Problem statement: What is wanted is the full listing, word for word, without its pictures.

┄┄┄┄┄┄┄┄┄┄┄┄┄┄┄┄┄┄┄┄

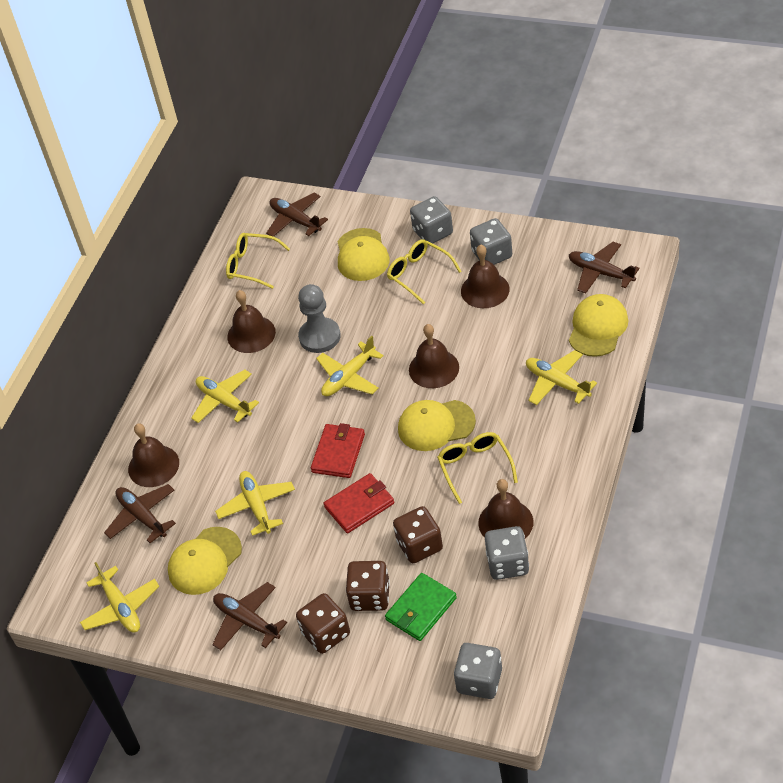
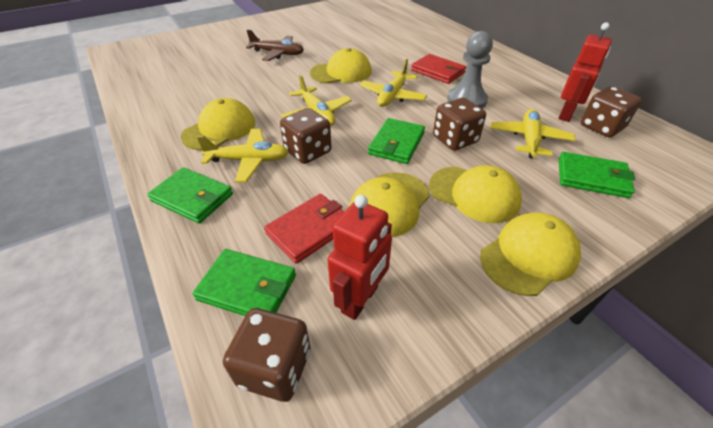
brown bell: 5 -> 0
brown dice: 3 -> 4
brown plane: 4 -> 1
green wallet: 1 -> 4
grey dice: 4 -> 0
red robot: 0 -> 2
yellow cap: 4 -> 5
yellow glasses: 3 -> 0
yellow plane: 5 -> 4

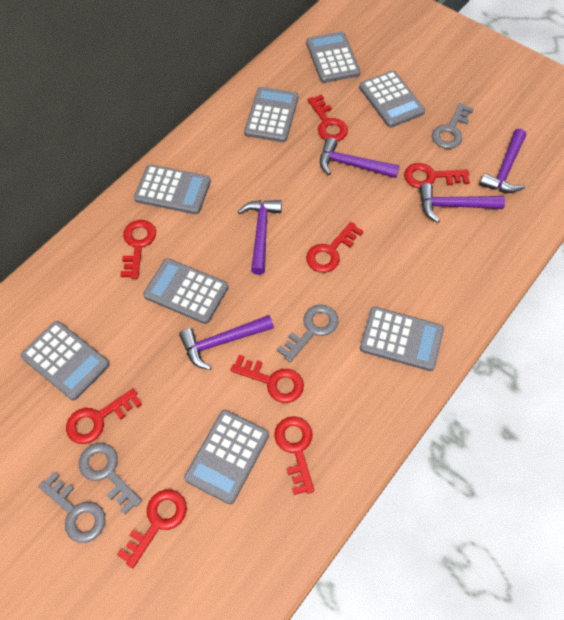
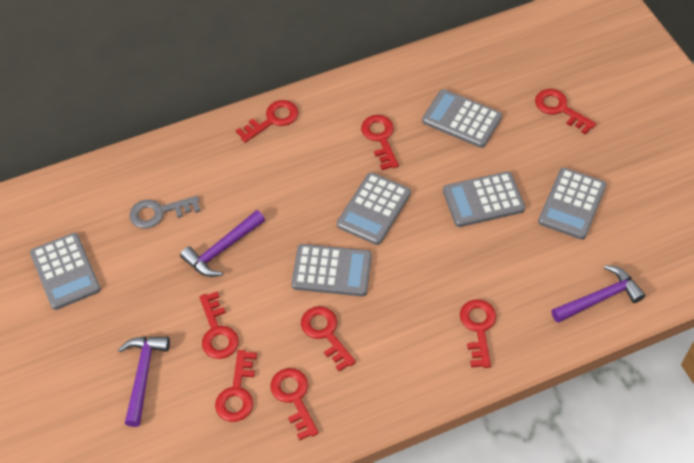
grey calculator: 8 -> 6
grey key: 4 -> 1
purple hammer: 5 -> 3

┄┄┄┄┄┄┄┄┄┄┄┄┄┄┄┄┄┄┄┄

Exercise output:
brown bell: 5 -> 0
brown dice: 3 -> 4
brown plane: 4 -> 1
green wallet: 1 -> 4
grey dice: 4 -> 0
red robot: 0 -> 2
yellow cap: 4 -> 5
yellow glasses: 3 -> 0
yellow plane: 5 -> 4

grey calculator: 8 -> 6
grey key: 4 -> 1
purple hammer: 5 -> 3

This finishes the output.